# Task description
Line by line, print the records exactly, and keep images out of the copy.

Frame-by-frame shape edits
□ □ □ □ □ □ □

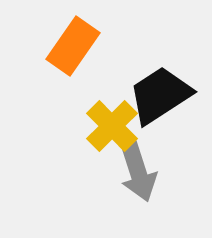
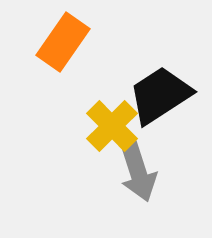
orange rectangle: moved 10 px left, 4 px up
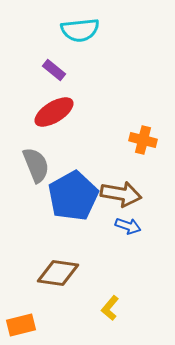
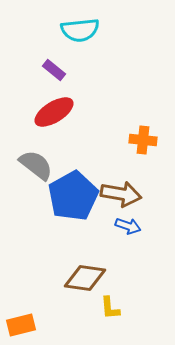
orange cross: rotated 8 degrees counterclockwise
gray semicircle: rotated 30 degrees counterclockwise
brown diamond: moved 27 px right, 5 px down
yellow L-shape: rotated 45 degrees counterclockwise
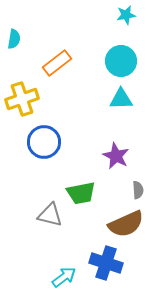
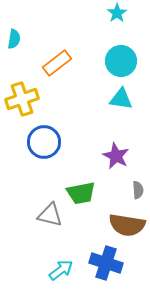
cyan star: moved 9 px left, 2 px up; rotated 24 degrees counterclockwise
cyan triangle: rotated 10 degrees clockwise
brown semicircle: moved 1 px right, 1 px down; rotated 33 degrees clockwise
cyan arrow: moved 3 px left, 7 px up
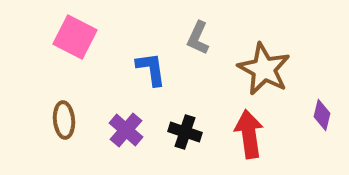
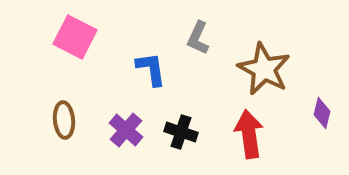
purple diamond: moved 2 px up
black cross: moved 4 px left
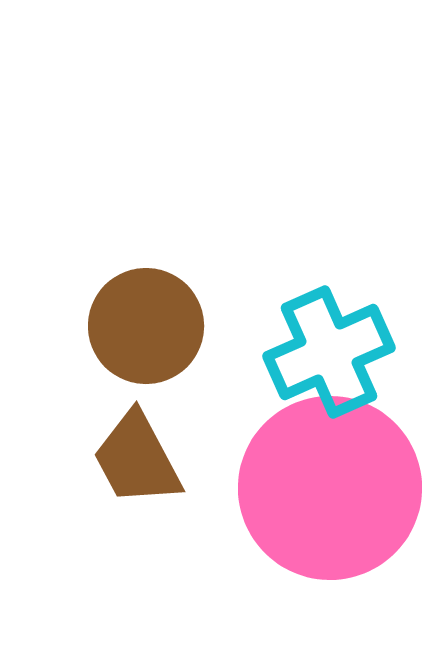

□ □ □ □ □ □ □

# Your solution
orange rectangle: moved 10 px left, 4 px up
orange cross: rotated 8 degrees counterclockwise
gray semicircle: rotated 30 degrees counterclockwise
brown diamond: moved 27 px right, 5 px down
yellow L-shape: rotated 45 degrees counterclockwise
cyan star: moved 9 px left, 2 px up; rotated 24 degrees counterclockwise
cyan triangle: rotated 10 degrees clockwise
brown semicircle: moved 1 px right, 1 px down; rotated 33 degrees clockwise
cyan arrow: moved 3 px left, 7 px up
purple diamond: moved 2 px up
black cross: moved 4 px left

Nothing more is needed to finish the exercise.